__EXERCISE OBJECTIVE__
Please reply with one number only: how many lines in the entries below contain the string "gris".

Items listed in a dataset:
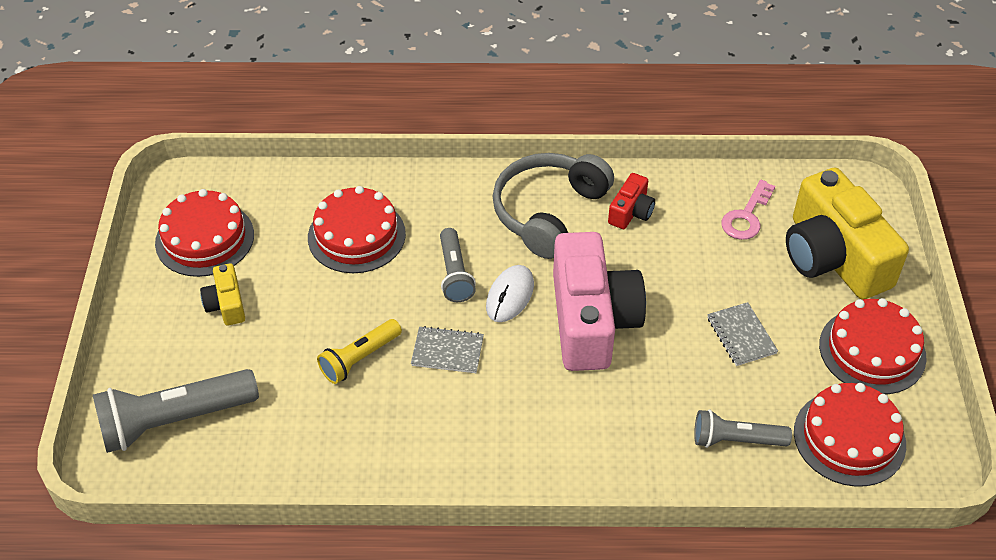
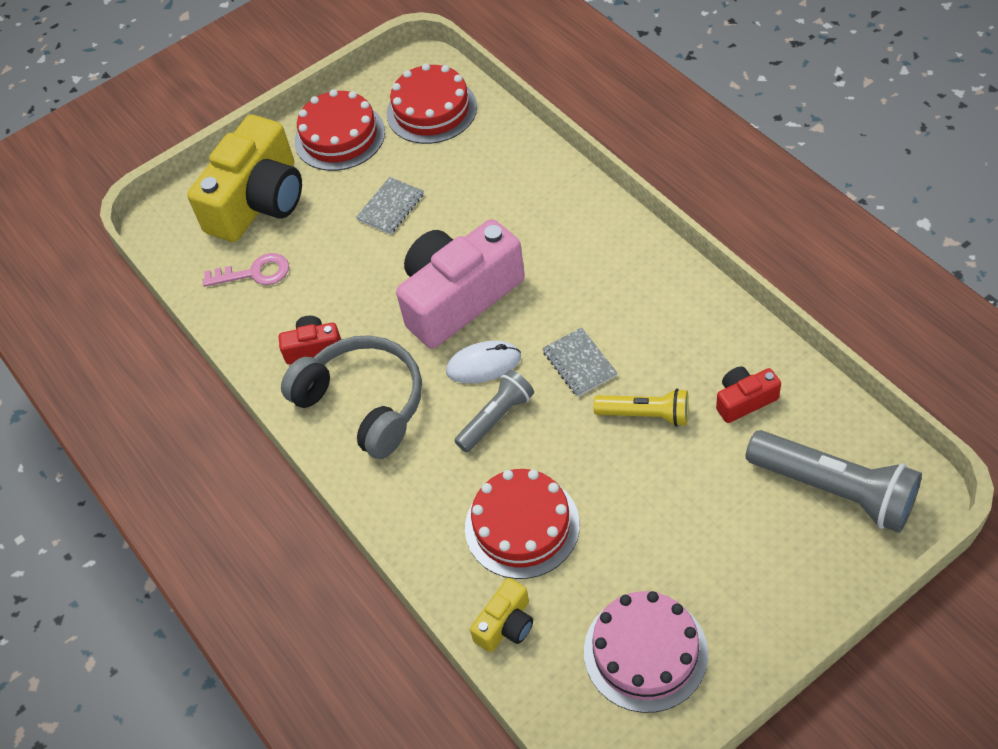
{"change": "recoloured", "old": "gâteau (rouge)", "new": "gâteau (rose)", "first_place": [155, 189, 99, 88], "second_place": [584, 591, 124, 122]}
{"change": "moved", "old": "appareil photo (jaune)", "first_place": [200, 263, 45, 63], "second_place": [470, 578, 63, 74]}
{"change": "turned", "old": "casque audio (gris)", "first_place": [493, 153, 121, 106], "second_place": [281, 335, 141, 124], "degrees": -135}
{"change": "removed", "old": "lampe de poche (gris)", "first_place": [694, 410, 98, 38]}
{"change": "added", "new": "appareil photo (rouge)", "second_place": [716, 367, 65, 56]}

__RESPONSE FOR THIS EXERCISE__
2